SOURCE INFORMATION.
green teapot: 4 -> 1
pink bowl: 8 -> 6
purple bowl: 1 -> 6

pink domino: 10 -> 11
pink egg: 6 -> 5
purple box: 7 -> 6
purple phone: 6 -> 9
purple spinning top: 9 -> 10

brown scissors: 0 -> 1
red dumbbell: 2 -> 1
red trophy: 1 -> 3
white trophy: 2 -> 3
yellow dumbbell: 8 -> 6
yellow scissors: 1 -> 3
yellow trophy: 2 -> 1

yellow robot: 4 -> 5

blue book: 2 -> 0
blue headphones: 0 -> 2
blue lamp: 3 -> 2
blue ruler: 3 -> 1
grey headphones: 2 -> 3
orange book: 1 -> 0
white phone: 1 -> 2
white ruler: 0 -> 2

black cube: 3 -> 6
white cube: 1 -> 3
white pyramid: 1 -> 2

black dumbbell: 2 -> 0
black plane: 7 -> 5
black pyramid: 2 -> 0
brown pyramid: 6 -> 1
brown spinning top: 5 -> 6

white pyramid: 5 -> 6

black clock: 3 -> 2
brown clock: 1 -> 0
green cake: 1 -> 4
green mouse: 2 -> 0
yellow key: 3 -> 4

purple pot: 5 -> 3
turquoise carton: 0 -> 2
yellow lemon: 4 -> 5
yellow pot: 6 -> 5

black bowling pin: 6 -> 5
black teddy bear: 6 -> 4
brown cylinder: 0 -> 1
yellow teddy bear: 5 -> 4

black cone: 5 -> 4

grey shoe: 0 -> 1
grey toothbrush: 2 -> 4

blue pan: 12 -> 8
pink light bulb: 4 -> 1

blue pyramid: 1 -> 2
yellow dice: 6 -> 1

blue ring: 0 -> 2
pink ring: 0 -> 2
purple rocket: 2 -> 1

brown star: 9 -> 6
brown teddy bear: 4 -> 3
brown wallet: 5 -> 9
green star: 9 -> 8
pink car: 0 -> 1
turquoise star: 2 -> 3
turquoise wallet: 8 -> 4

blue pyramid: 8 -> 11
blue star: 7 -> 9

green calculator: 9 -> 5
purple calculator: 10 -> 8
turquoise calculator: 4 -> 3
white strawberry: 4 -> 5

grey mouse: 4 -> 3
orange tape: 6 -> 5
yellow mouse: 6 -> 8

GOAL OF THE EXERCISE. Print exactly the line containing "white trophy: 2 -> 3" and every line after it through the end of the records above, and nothing else.

RESPONSE TO THE EXERCISE.
white trophy: 2 -> 3
yellow dumbbell: 8 -> 6
yellow scissors: 1 -> 3
yellow trophy: 2 -> 1

yellow robot: 4 -> 5

blue book: 2 -> 0
blue headphones: 0 -> 2
blue lamp: 3 -> 2
blue ruler: 3 -> 1
grey headphones: 2 -> 3
orange book: 1 -> 0
white phone: 1 -> 2
white ruler: 0 -> 2

black cube: 3 -> 6
white cube: 1 -> 3
white pyramid: 1 -> 2

black dumbbell: 2 -> 0
black plane: 7 -> 5
black pyramid: 2 -> 0
brown pyramid: 6 -> 1
brown spinning top: 5 -> 6

white pyramid: 5 -> 6

black clock: 3 -> 2
brown clock: 1 -> 0
green cake: 1 -> 4
green mouse: 2 -> 0
yellow key: 3 -> 4

purple pot: 5 -> 3
turquoise carton: 0 -> 2
yellow lemon: 4 -> 5
yellow pot: 6 -> 5

black bowling pin: 6 -> 5
black teddy bear: 6 -> 4
brown cylinder: 0 -> 1
yellow teddy bear: 5 -> 4

black cone: 5 -> 4

grey shoe: 0 -> 1
grey toothbrush: 2 -> 4

blue pan: 12 -> 8
pink light bulb: 4 -> 1

blue pyramid: 1 -> 2
yellow dice: 6 -> 1

blue ring: 0 -> 2
pink ring: 0 -> 2
purple rocket: 2 -> 1

brown star: 9 -> 6
brown teddy bear: 4 -> 3
brown wallet: 5 -> 9
green star: 9 -> 8
pink car: 0 -> 1
turquoise star: 2 -> 3
turquoise wallet: 8 -> 4

blue pyramid: 8 -> 11
blue star: 7 -> 9

green calculator: 9 -> 5
purple calculator: 10 -> 8
turquoise calculator: 4 -> 3
white strawberry: 4 -> 5

grey mouse: 4 -> 3
orange tape: 6 -> 5
yellow mouse: 6 -> 8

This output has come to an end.